(Dataset records)
Segment Open

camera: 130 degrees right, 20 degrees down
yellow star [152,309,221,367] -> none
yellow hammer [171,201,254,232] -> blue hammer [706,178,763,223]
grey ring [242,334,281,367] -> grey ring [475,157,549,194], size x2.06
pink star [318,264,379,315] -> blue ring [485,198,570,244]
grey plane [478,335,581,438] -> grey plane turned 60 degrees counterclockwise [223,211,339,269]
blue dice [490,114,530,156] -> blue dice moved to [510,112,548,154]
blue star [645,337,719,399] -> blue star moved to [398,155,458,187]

Segment Closed

» TO-DO ITEM:
What you need to do is retype all the entries exactly as written.

» SOLUTION FOR THIS TASK:
camera: 130 degrees right, 20 degrees down
yellow star [152,309,221,367] -> none
yellow hammer [171,201,254,232] -> blue hammer [706,178,763,223]
grey ring [242,334,281,367] -> grey ring [475,157,549,194], size x2.06
pink star [318,264,379,315] -> blue ring [485,198,570,244]
grey plane [478,335,581,438] -> grey plane turned 60 degrees counterclockwise [223,211,339,269]
blue dice [490,114,530,156] -> blue dice moved to [510,112,548,154]
blue star [645,337,719,399] -> blue star moved to [398,155,458,187]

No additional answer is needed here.